DIRECTIONS: Could you rewrite all the items below as a JSON list of strings, with one string for each line and any blank lines left out?

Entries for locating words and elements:
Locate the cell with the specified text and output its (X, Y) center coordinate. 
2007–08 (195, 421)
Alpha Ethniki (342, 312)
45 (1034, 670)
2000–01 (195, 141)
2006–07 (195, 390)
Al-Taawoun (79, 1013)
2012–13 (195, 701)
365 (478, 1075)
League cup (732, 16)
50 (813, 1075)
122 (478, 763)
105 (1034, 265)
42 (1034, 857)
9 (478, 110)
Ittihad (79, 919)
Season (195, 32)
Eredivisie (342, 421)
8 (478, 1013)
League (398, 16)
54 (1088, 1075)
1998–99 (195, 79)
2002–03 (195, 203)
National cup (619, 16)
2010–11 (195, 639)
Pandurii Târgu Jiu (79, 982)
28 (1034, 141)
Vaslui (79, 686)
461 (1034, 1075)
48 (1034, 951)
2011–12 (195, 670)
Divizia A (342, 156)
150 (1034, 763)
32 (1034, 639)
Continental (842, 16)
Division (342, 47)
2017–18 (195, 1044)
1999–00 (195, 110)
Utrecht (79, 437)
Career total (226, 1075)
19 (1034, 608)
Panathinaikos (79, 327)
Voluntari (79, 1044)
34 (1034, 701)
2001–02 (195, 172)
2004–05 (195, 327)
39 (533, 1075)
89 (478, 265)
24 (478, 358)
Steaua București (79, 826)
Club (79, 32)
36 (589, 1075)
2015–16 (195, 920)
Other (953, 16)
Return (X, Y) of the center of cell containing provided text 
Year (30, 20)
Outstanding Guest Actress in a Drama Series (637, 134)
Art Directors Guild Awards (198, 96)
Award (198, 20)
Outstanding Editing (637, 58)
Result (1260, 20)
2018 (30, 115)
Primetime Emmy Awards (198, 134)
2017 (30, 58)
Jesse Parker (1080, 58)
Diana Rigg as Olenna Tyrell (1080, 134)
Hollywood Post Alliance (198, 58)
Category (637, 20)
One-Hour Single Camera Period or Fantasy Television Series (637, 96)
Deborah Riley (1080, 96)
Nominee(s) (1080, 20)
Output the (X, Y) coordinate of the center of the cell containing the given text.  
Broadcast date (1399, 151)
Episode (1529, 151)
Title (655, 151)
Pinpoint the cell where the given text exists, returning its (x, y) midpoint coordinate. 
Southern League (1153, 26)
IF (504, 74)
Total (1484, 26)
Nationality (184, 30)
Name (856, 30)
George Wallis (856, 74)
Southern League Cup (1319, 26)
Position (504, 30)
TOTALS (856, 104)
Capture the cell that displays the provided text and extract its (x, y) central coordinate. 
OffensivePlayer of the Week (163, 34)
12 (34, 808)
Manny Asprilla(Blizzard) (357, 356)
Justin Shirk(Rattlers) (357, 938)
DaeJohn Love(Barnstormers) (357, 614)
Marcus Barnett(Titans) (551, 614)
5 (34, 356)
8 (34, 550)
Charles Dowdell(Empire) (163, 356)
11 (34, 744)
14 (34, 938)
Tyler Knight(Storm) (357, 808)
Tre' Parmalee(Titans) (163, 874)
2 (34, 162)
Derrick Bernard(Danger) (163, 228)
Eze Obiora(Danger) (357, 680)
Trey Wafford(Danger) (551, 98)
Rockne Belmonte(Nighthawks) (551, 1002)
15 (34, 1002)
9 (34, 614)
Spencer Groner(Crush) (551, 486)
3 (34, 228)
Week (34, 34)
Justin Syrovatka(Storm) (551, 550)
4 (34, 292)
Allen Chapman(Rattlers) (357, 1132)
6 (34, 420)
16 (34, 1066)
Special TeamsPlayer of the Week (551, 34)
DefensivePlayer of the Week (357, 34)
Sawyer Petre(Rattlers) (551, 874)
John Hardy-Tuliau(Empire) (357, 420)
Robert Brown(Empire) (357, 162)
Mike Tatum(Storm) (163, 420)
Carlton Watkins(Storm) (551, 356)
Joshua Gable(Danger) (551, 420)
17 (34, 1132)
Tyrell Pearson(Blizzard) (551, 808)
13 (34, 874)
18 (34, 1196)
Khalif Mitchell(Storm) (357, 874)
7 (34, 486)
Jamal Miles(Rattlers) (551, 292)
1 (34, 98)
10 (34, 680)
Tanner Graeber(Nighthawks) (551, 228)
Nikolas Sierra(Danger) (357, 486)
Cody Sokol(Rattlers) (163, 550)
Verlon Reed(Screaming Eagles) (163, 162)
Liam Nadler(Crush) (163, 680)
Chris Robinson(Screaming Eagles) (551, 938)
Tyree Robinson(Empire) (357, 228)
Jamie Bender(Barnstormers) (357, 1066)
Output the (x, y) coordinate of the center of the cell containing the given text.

COMPLETE RESPONSE:
[
  "Locate the cell with the specified text and output its (X, Y) center coordinate. ",
  "2007–08 (195, 421)",
  "Alpha Ethniki (342, 312)",
  "45 (1034, 670)",
  "2000–01 (195, 141)",
  "2006–07 (195, 390)",
  "Al-Taawoun (79, 1013)",
  "2012–13 (195, 701)",
  "365 (478, 1075)",
  "League cup (732, 16)",
  "50 (813, 1075)",
  "122 (478, 763)",
  "105 (1034, 265)",
  "42 (1034, 857)",
  "9 (478, 110)",
  "Ittihad (79, 919)",
  "Season (195, 32)",
  "Eredivisie (342, 421)",
  "8 (478, 1013)",
  "League (398, 16)",
  "54 (1088, 1075)",
  "1998–99 (195, 79)",
  "2002–03 (195, 203)",
  "National cup (619, 16)",
  "2010–11 (195, 639)",
  "Pandurii Târgu Jiu (79, 982)",
  "28 (1034, 141)",
  "Vaslui (79, 686)",
  "461 (1034, 1075)",
  "48 (1034, 951)",
  "2011–12 (195, 670)",
  "Divizia A (342, 156)",
  "150 (1034, 763)",
  "32 (1034, 639)",
  "Continental (842, 16)",
  "Division (342, 47)",
  "2017–18 (195, 1044)",
  "1999–00 (195, 110)",
  "Utrecht (79, 437)",
  "Career total (226, 1075)",
  "19 (1034, 608)",
  "Panathinaikos (79, 327)",
  "Voluntari (79, 1044)",
  "34 (1034, 701)",
  "2001–02 (195, 172)",
  "2004–05 (195, 327)",
  "39 (533, 1075)",
  "89 (478, 265)",
  "24 (478, 358)",
  "Steaua București (79, 826)",
  "Club (79, 32)",
  "36 (589, 1075)",
  "2015–16 (195, 920)",
  "Other (953, 16)",
  "Return (X, Y) of the center of cell containing provided text ",
  "Year (30, 20)",
  "Outstanding Guest Actress in a Drama Series (637, 134)",
  "Art Directors Guild Awards (198, 96)",
  "Award (198, 20)",
  "Outstanding Editing (637, 58)",
  "Result (1260, 20)",
  "2018 (30, 115)",
  "Primetime Emmy Awards (198, 134)",
  "2017 (30, 58)",
  "Jesse Parker (1080, 58)",
  "Diana Rigg as Olenna Tyrell (1080, 134)",
  "Hollywood Post Alliance (198, 58)",
  "Category (637, 20)",
  "One-Hour Single Camera Period or Fantasy Television Series (637, 96)",
  "Deborah Riley (1080, 96)",
  "Nominee(s) (1080, 20)",
  "Output the (X, Y) coordinate of the center of the cell containing the given text.  ",
  "Broadcast date (1399, 151)",
  "Episode (1529, 151)",
  "Title (655, 151)",
  "Pinpoint the cell where the given text exists, returning its (x, y) midpoint coordinate. ",
  "Southern League (1153, 26)",
  "IF (504, 74)",
  "Total (1484, 26)",
  "Nationality (184, 30)",
  "Name (856, 30)",
  "George Wallis (856, 74)",
  "Southern League Cup (1319, 26)",
  "Position (504, 30)",
  "TOTALS (856, 104)",
  "Capture the cell that displays the provided text and extract its (x, y) central coordinate. ",
  "OffensivePlayer of the Week (163, 34)",
  "12 (34, 808)",
  "Manny Asprilla(Blizzard) (357, 356)",
  "Justin Shirk(Rattlers) (357, 938)",
  "DaeJohn Love(Barnstormers) (357, 614)",
  "Marcus Barnett(Titans) (551, 614)",
  "5 (34, 356)",
  "8 (34, 550)",
  "Charles Dowdell(Empire) (163, 356)",
  "11 (34, 744)",
  "14 (34, 938)",
  "Tyler Knight(Storm) (357, 808)",
  "Tre' Parmalee(Titans) (163, 874)",
  "2 (34, 162)",
  "Derrick Bernard(Danger) (163, 228)",
  "Eze Obiora(Danger) (357, 680)",
  "Trey Wafford(Danger) (551, 98)",
  "Rockne Belmonte(Nighthawks) (551, 1002)",
  "15 (34, 1002)",
  "9 (34, 614)",
  "Spencer Groner(Crush) (551, 486)",
  "3 (34, 228)",
  "Week (34, 34)",
  "Justin Syrovatka(Storm) (551, 550)",
  "4 (34, 292)",
  "Allen Chapman(Rattlers) (357, 1132)",
  "6 (34, 420)",
  "16 (34, 1066)",
  "Special TeamsPlayer of the Week (551, 34)",
  "DefensivePlayer of the Week (357, 34)",
  "Sawyer Petre(Rattlers) (551, 874)",
  "John Hardy-Tuliau(Empire) (357, 420)",
  "Robert Brown(Empire) (357, 162)",
  "Mike Tatum(Storm) (163, 420)",
  "Carlton Watkins(Storm) (551, 356)",
  "Joshua Gable(Danger) (551, 420)",
  "17 (34, 1132)",
  "Tyrell Pearson(Blizzard) (551, 808)",
  "13 (34, 874)",
  "18 (34, 1196)",
  "Khalif Mitchell(Storm) (357, 874)",
  "7 (34, 486)",
  "Jamal Miles(Rattlers) (551, 292)",
  "1 (34, 98)",
  "10 (34, 680)",
  "Tanner Graeber(Nighthawks) (551, 228)",
  "Nikolas Sierra(Danger) (357, 486)",
  "Cody Sokol(Rattlers) (163, 550)",
  "Verlon Reed(Screaming Eagles) (163, 162)",
  "Liam Nadler(Crush) (163, 680)",
  "Chris Robinson(Screaming Eagles) (551, 938)",
  "Tyree Robinson(Empire) (357, 228)",
  "Jamie Bender(Barnstormers) (357, 1066)",
  "Output the (x, y) coordinate of the center of the cell containing the given text."
]